**WHAT NEEDS TO BE DONE**
Could you copy out all the lines in the material below where the word "cyan" occurs?

**DATA IN THIS EXERCISE**
☆ ☆ ☆ ☆ ☆ ☆ ☆
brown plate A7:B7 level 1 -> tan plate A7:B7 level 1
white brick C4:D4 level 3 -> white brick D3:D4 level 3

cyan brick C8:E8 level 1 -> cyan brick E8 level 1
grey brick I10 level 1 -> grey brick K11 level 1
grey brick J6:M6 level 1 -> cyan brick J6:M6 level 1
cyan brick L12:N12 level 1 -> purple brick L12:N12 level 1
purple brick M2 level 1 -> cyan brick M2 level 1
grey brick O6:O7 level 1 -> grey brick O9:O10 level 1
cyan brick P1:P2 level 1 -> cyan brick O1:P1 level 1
☆ ☆ ☆ ☆ ☆ ☆ ☆
**ANSWER SPACE**
cyan brick C8:E8 level 1 -> cyan brick E8 level 1
grey brick J6:M6 level 1 -> cyan brick J6:M6 level 1
cyan brick L12:N12 level 1 -> purple brick L12:N12 level 1
purple brick M2 level 1 -> cyan brick M2 level 1
cyan brick P1:P2 level 1 -> cyan brick O1:P1 level 1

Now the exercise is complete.